§ Change detection data:

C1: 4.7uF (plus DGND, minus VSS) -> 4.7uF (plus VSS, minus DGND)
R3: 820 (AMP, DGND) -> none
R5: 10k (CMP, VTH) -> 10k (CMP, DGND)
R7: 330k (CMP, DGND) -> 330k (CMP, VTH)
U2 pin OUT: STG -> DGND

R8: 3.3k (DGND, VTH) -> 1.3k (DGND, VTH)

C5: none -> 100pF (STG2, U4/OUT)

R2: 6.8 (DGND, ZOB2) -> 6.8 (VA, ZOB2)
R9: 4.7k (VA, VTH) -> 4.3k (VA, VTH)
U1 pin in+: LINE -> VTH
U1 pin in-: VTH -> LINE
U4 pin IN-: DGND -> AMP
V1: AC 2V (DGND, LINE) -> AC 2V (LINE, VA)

--

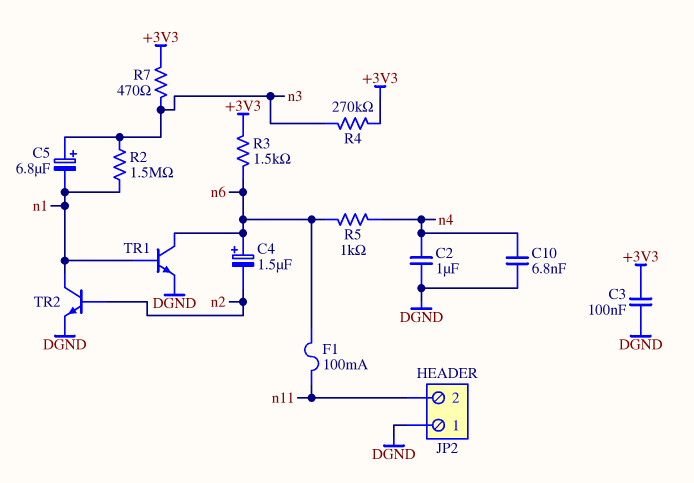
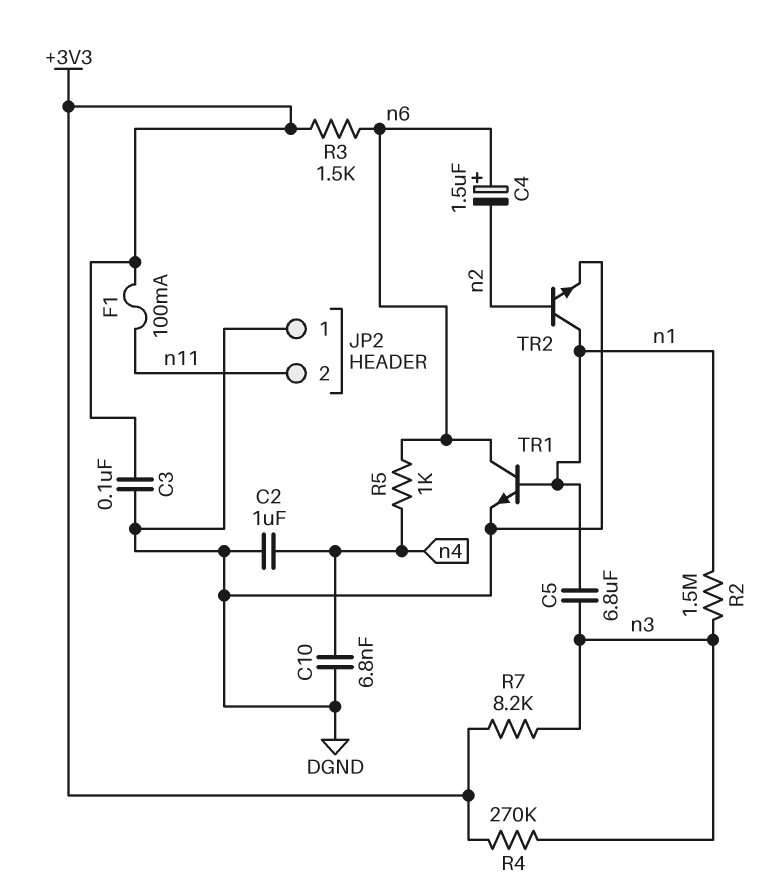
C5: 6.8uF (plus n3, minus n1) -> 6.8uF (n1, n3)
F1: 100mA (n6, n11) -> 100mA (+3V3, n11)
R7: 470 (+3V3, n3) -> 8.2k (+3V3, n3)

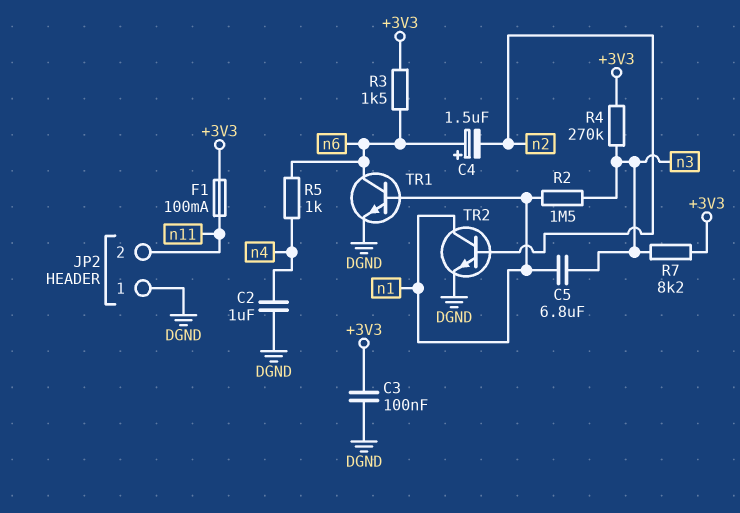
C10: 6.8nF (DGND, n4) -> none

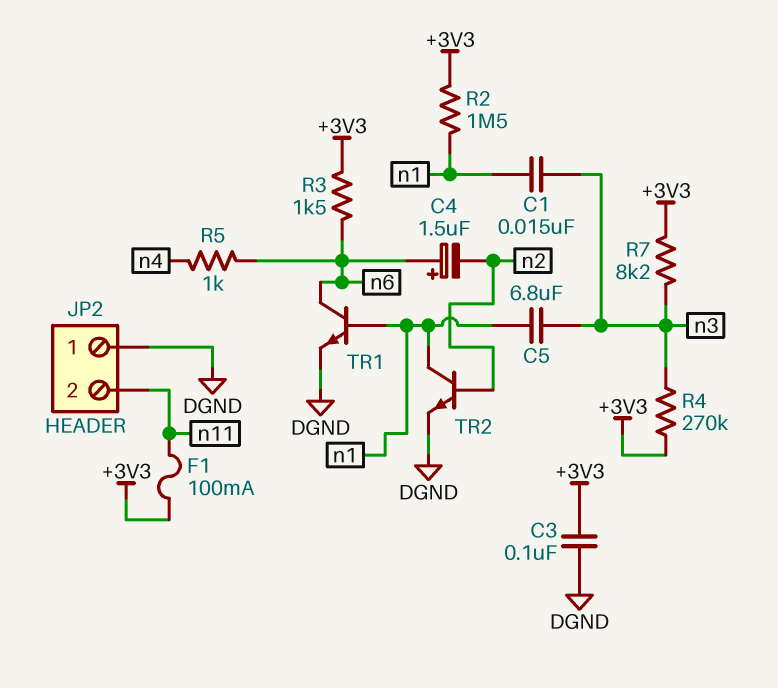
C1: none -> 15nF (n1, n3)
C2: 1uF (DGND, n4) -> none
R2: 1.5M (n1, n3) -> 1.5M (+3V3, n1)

--

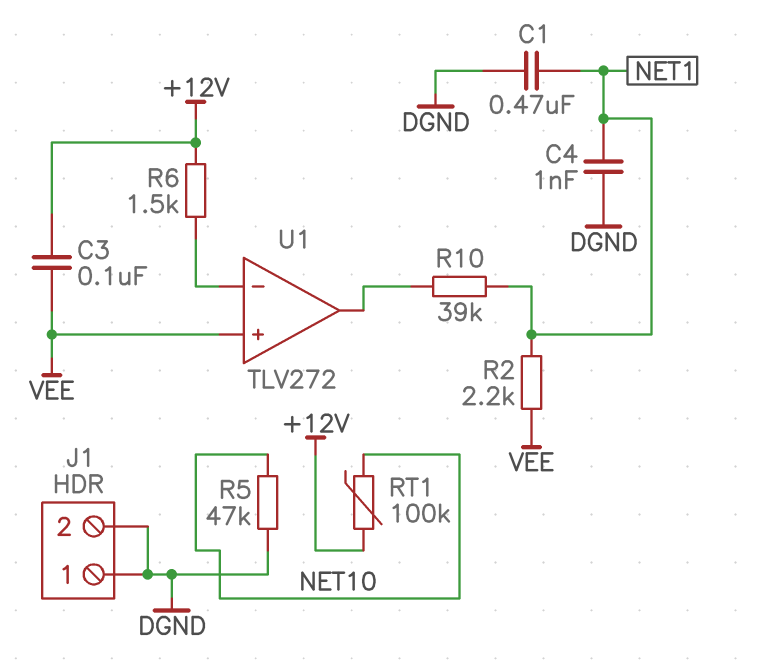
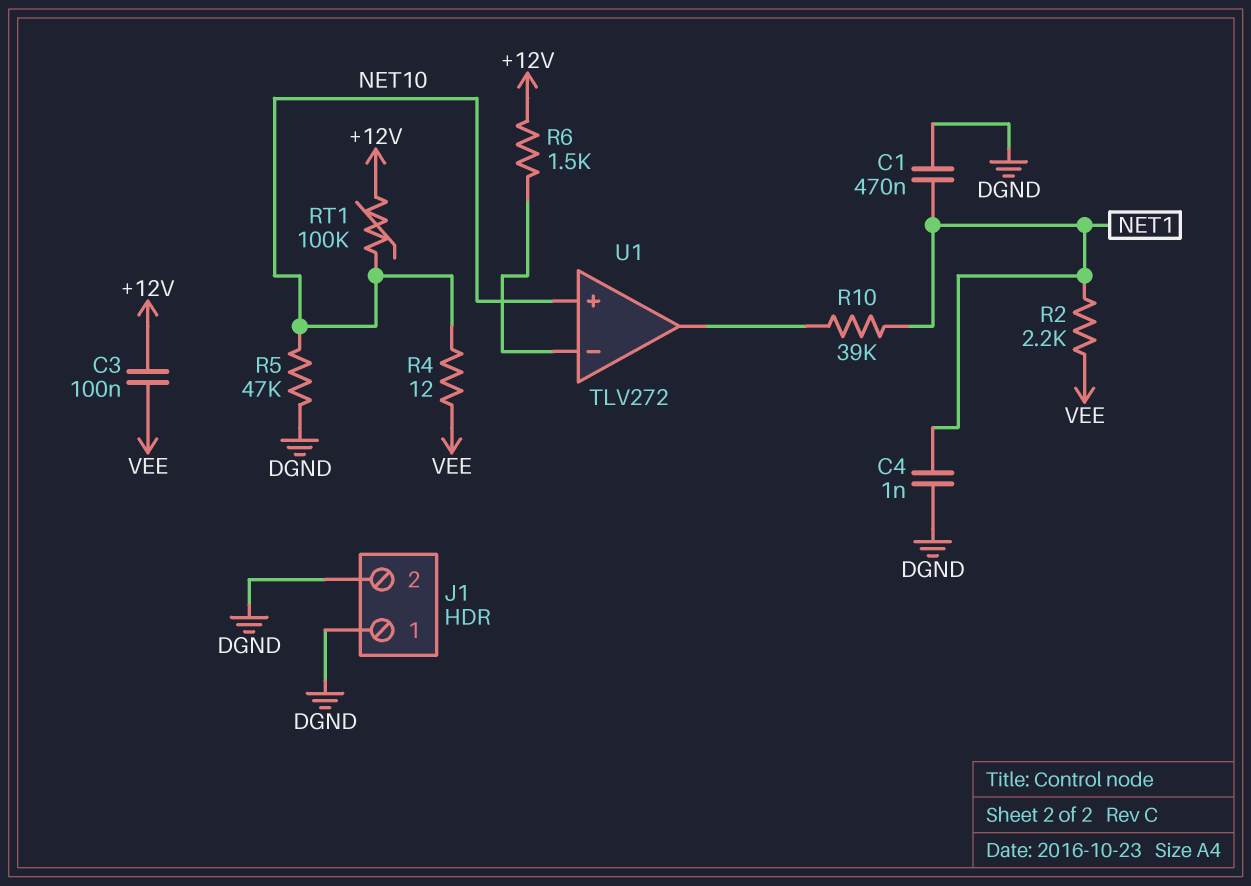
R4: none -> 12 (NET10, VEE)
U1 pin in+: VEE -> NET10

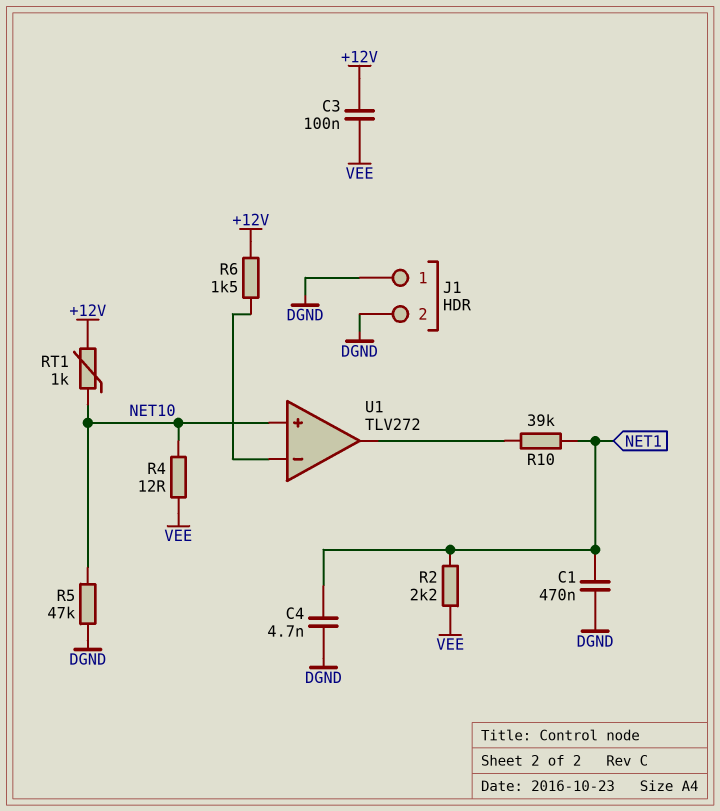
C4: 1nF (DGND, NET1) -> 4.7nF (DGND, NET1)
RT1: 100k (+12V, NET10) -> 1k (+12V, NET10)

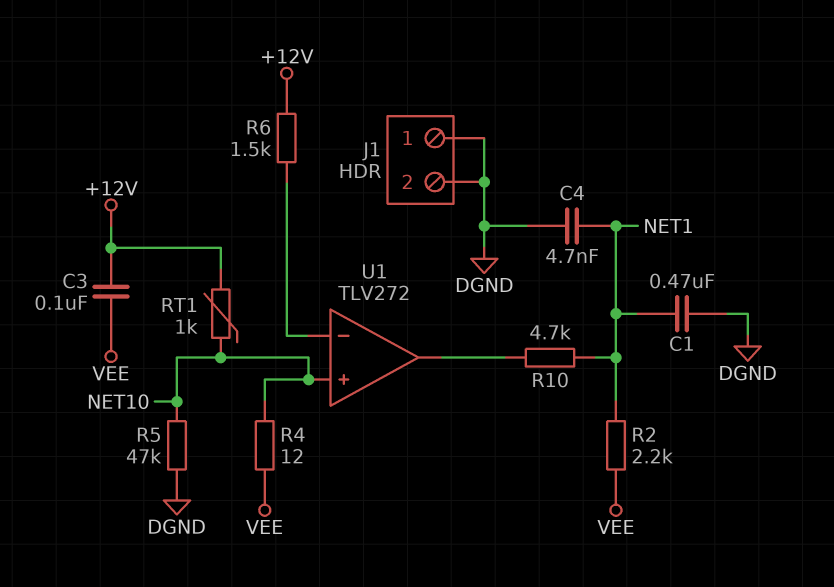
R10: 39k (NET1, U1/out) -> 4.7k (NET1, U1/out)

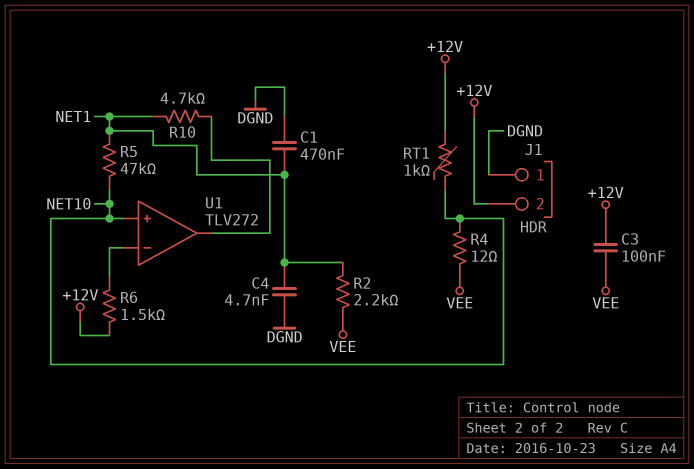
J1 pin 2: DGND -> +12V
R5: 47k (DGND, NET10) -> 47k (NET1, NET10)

§ EXERCISE: Leave out every picture, and copy exactly the lines above starting at the one holding "C5: 6.8uF (plus" and ending at the one holding "R2: 1.5M (n1, n3) -> 1.5M (+3V3, n1)", no more and no less.

§ SOLUTION TO THE EXERCISE:
C5: 6.8uF (plus n3, minus n1) -> 6.8uF (n1, n3)
F1: 100mA (n6, n11) -> 100mA (+3V3, n11)
R7: 470 (+3V3, n3) -> 8.2k (+3V3, n3)

C10: 6.8nF (DGND, n4) -> none

C1: none -> 15nF (n1, n3)
C2: 1uF (DGND, n4) -> none
R2: 1.5M (n1, n3) -> 1.5M (+3V3, n1)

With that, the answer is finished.